● **Problem**
The whole listing below must be printed again exactly, images excluded.

Extracted material section start

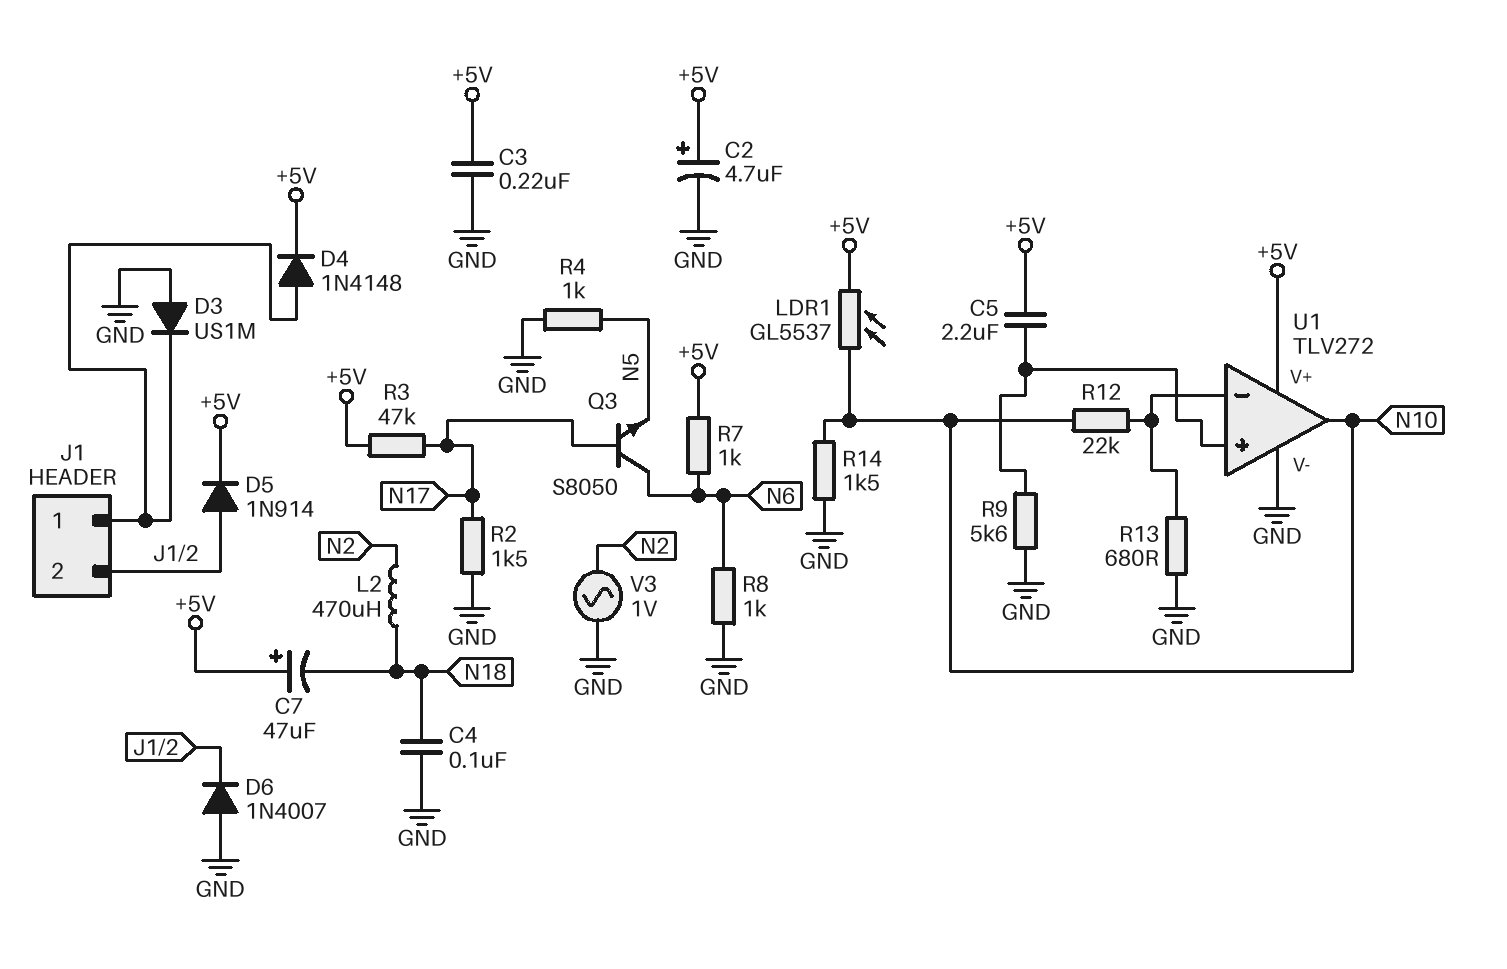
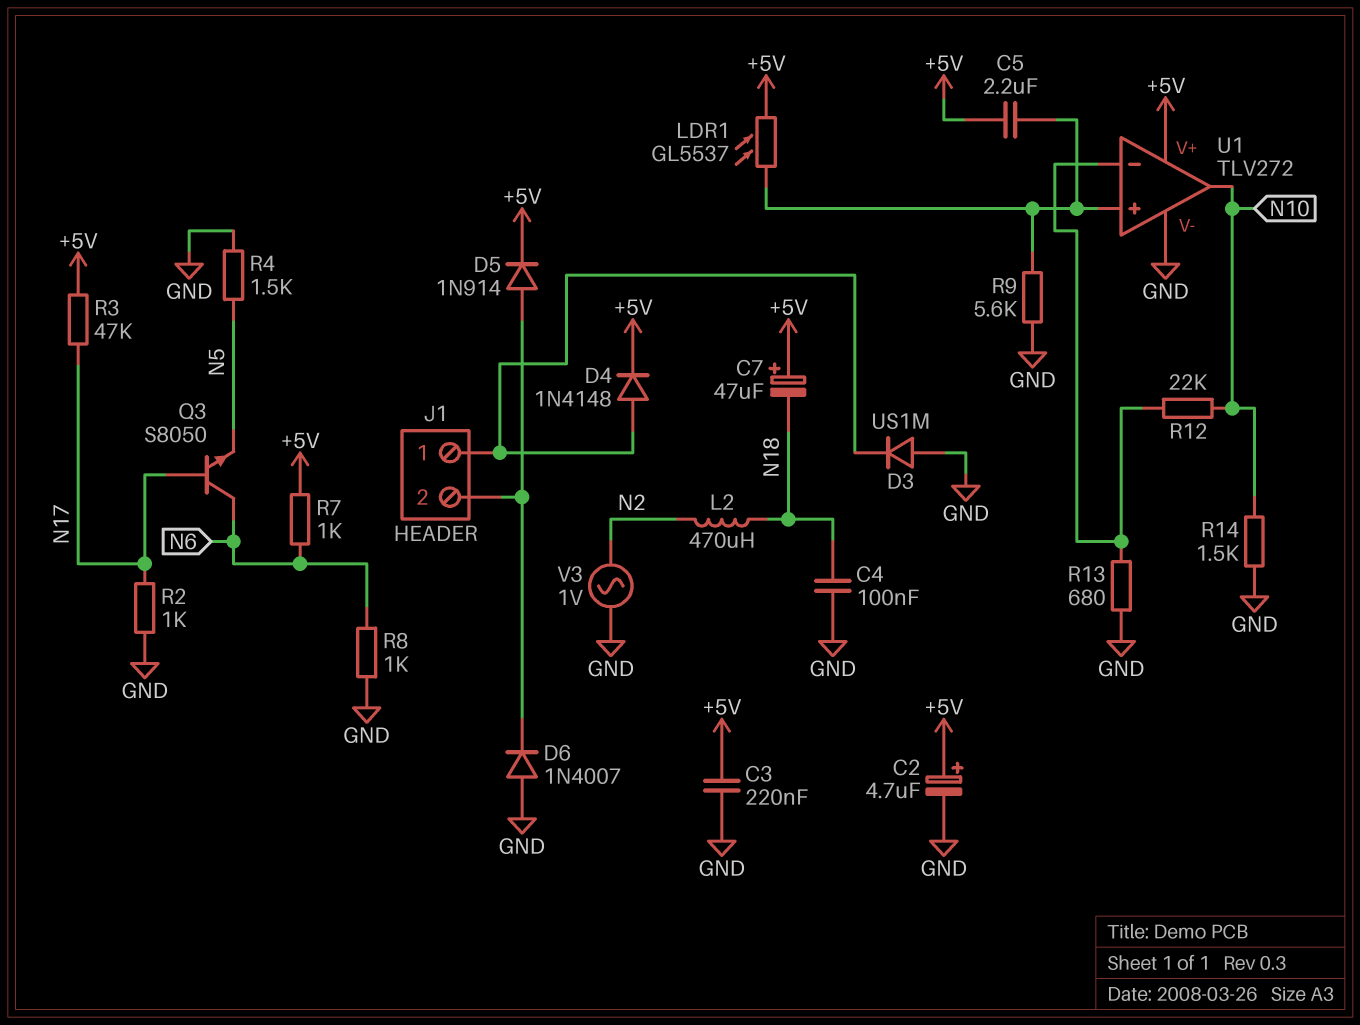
LDR1: GL5537 (+5V, N10) -> GL5537 (+5V, U1/in+)
R2: 1.5k (GND, N17) -> 1k (GND, N17)
R4: 1k (GND, N5) -> 1.5k (GND, N5)

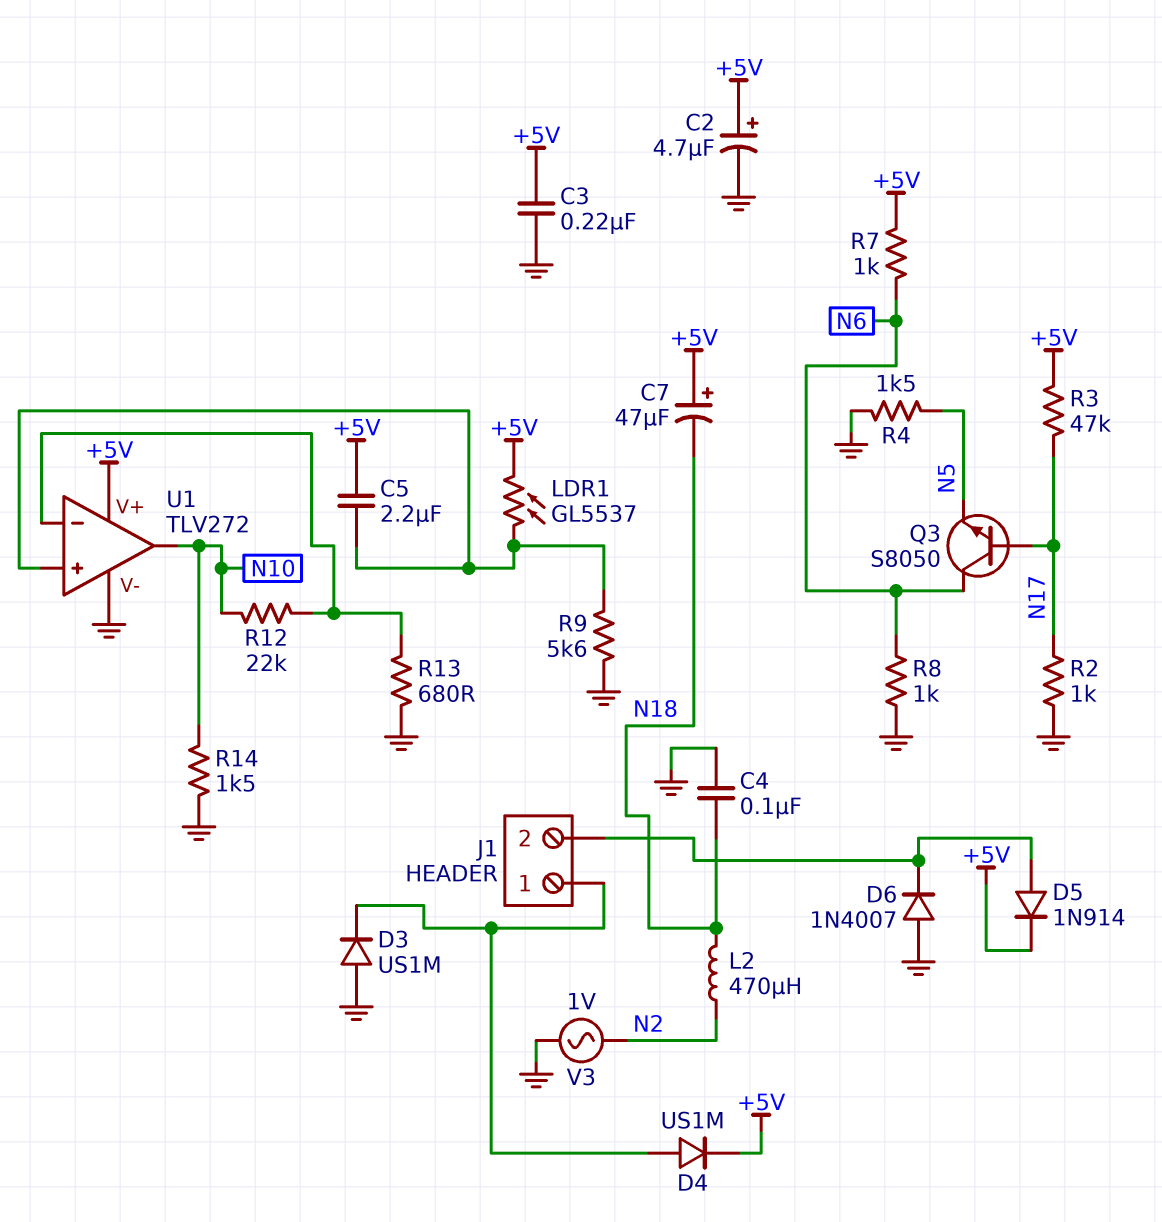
D4: diode 1N4148 (A J1/1, K +5V) -> diode US1M (A J1/1, K +5V)

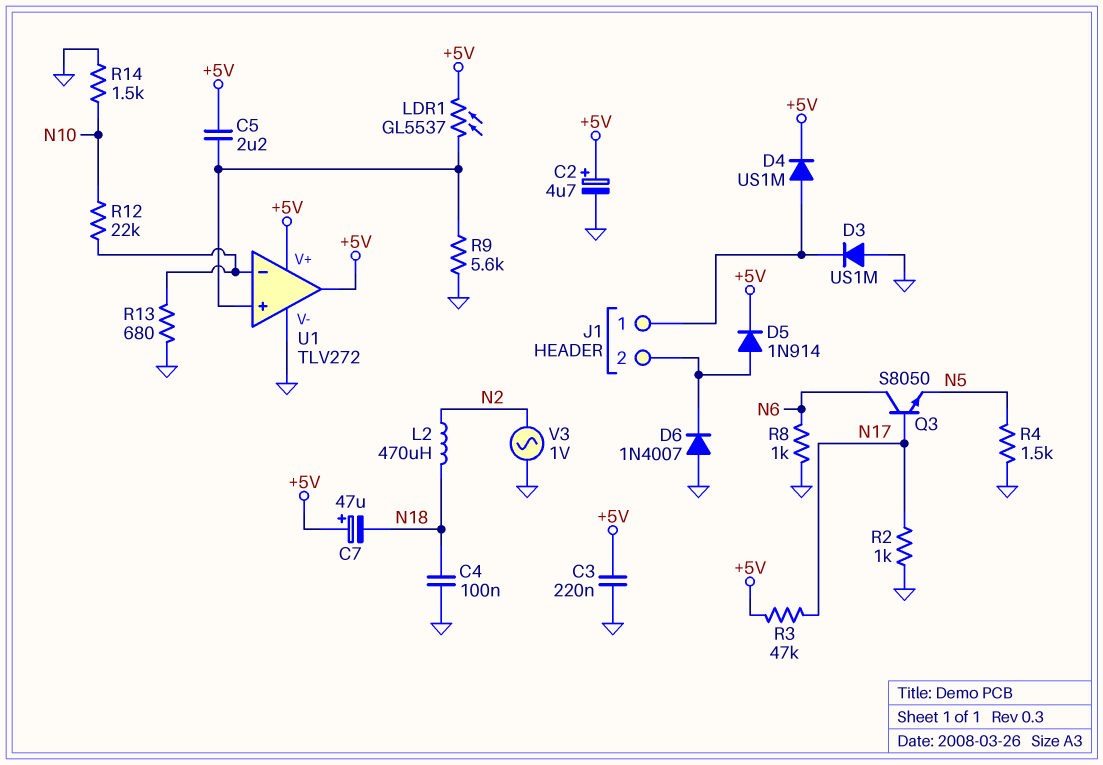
R7: 1k (+5V, N6) -> none
U1 pin out: N10 -> +5V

Extracted material section end

● **Solution**
LDR1: GL5537 (+5V, N10) -> GL5537 (+5V, U1/in+)
R2: 1.5k (GND, N17) -> 1k (GND, N17)
R4: 1k (GND, N5) -> 1.5k (GND, N5)

D4: diode 1N4148 (A J1/1, K +5V) -> diode US1M (A J1/1, K +5V)

R7: 1k (+5V, N6) -> none
U1 pin out: N10 -> +5V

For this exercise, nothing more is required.